**TO DO**
Without the pictures, write out all the lines below exactly as they appear.

**DATASET CONTENT**
=== Begin Enclosure ===

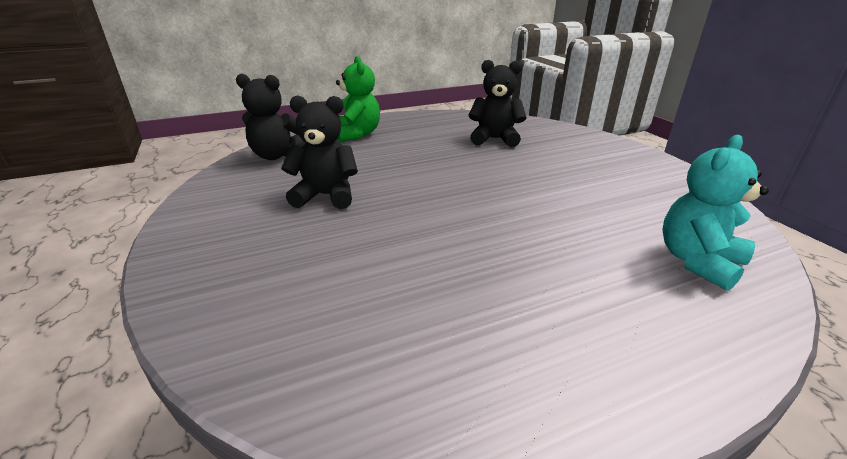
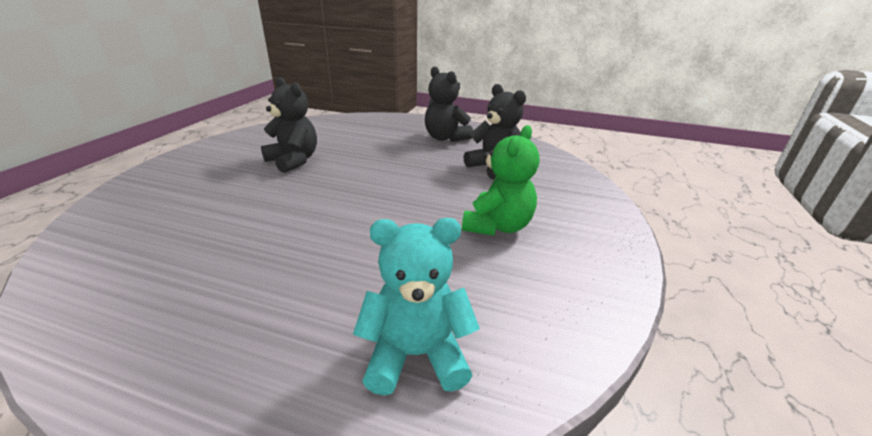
camera: 40 degrees right, 0 degrees up
(276, 155) = (325, 125): black teddy bear -> black teddy bear (445, 138)
(357, 134) = (400, 128): green teddy bear -> green teddy bear (497, 226)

=== End Enclosure ===

**EXERCISE RESPONSE**
camera: 40 degrees right, 0 degrees up
(276, 155) = (325, 125): black teddy bear -> black teddy bear (445, 138)
(357, 134) = (400, 128): green teddy bear -> green teddy bear (497, 226)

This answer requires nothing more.